Work request
What is needed is a verbatim copy of the data, minus the pictures.

Data excerpts
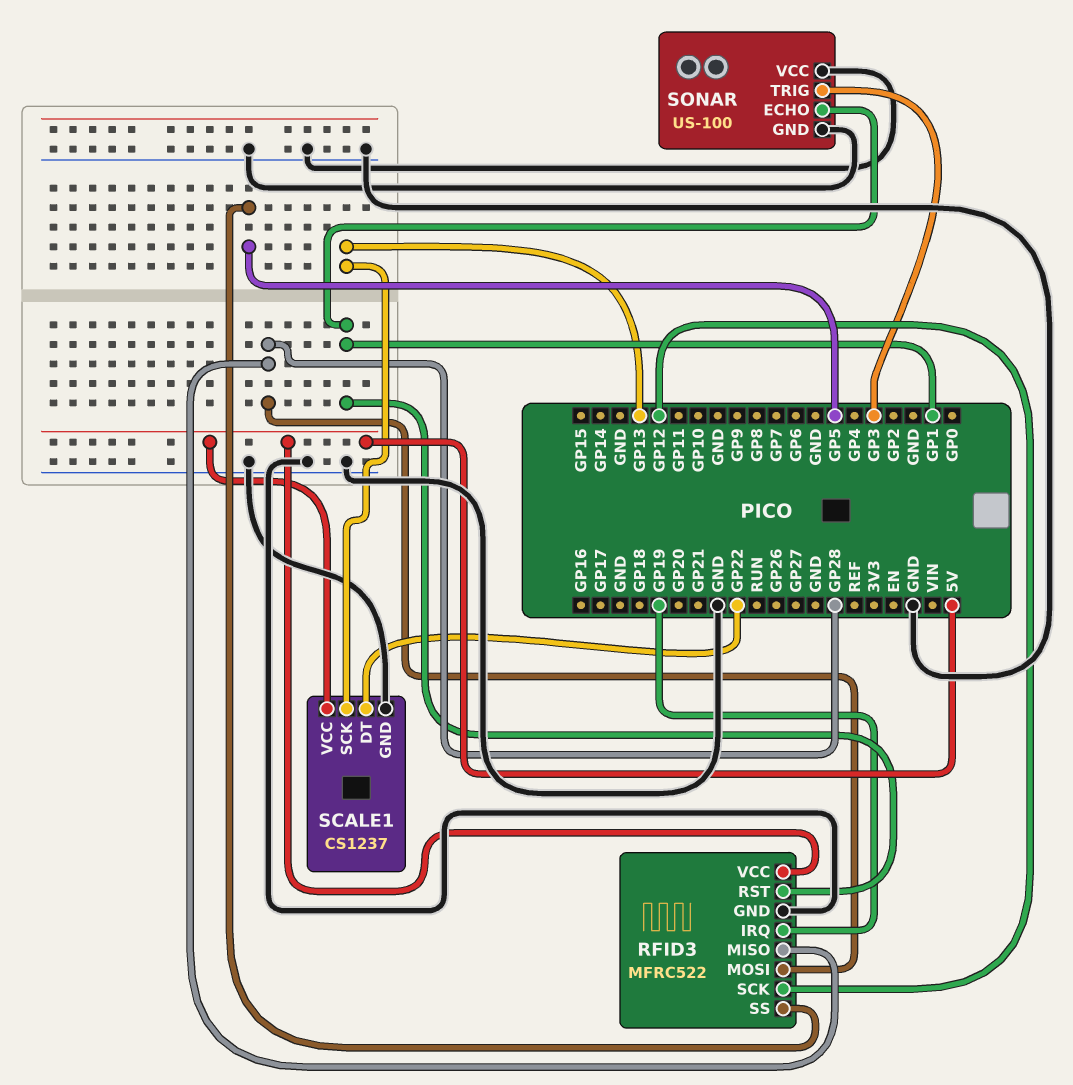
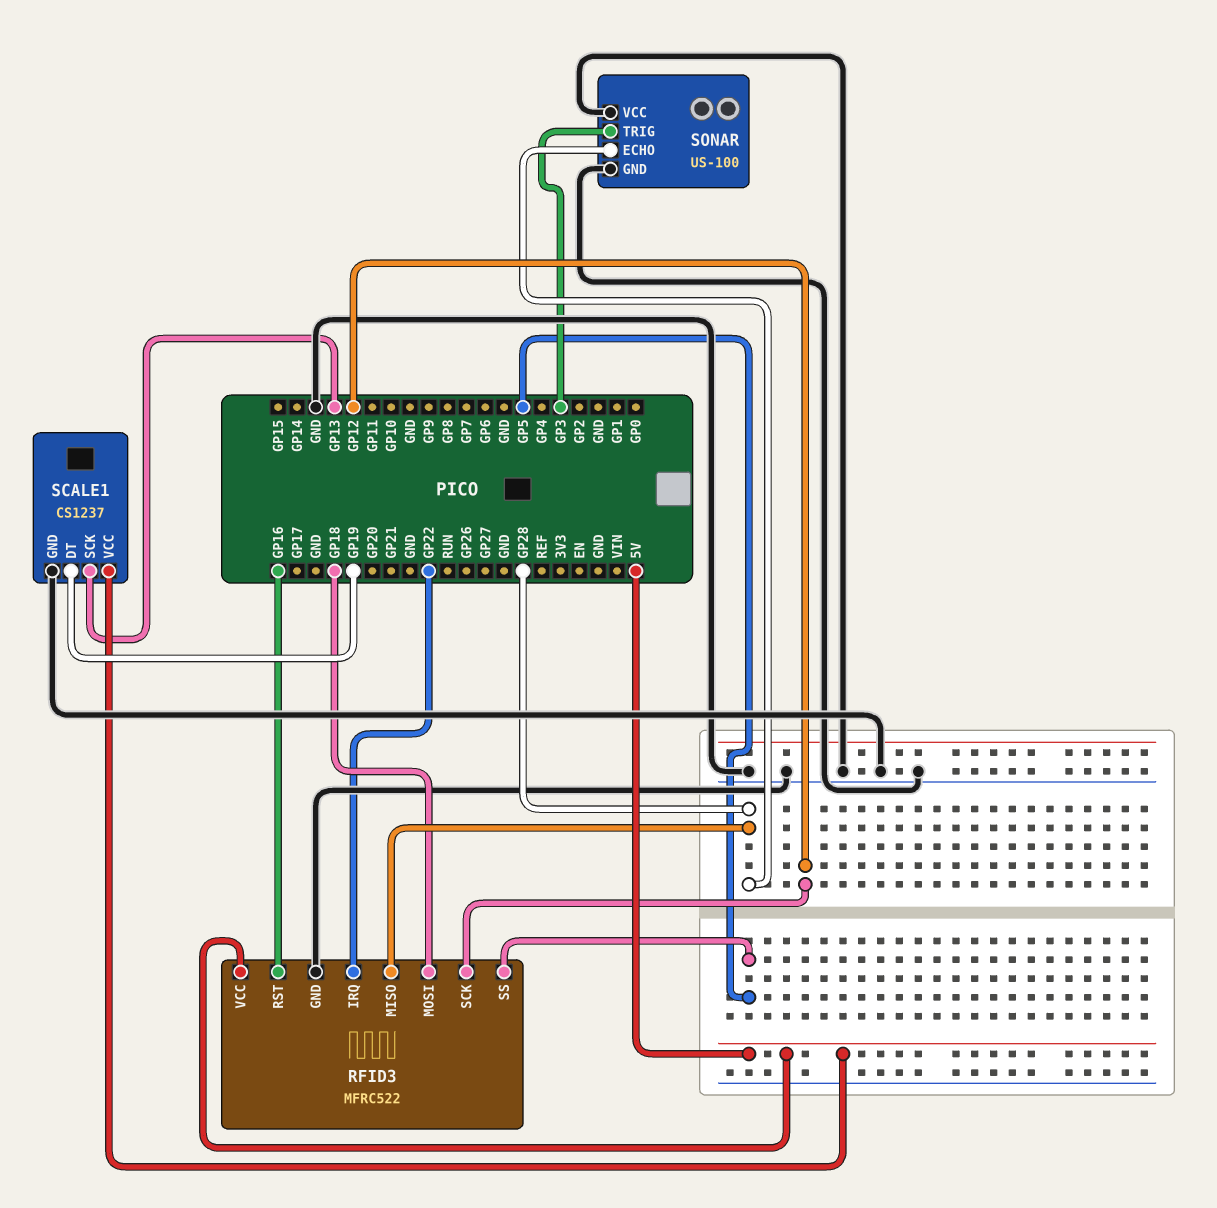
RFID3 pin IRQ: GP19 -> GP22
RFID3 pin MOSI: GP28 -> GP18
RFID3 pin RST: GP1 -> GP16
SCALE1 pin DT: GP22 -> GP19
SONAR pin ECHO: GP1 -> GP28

The answer
RFID3 pin IRQ: GP19 -> GP22
RFID3 pin MOSI: GP28 -> GP18
RFID3 pin RST: GP1 -> GP16
SCALE1 pin DT: GP22 -> GP19
SONAR pin ECHO: GP1 -> GP28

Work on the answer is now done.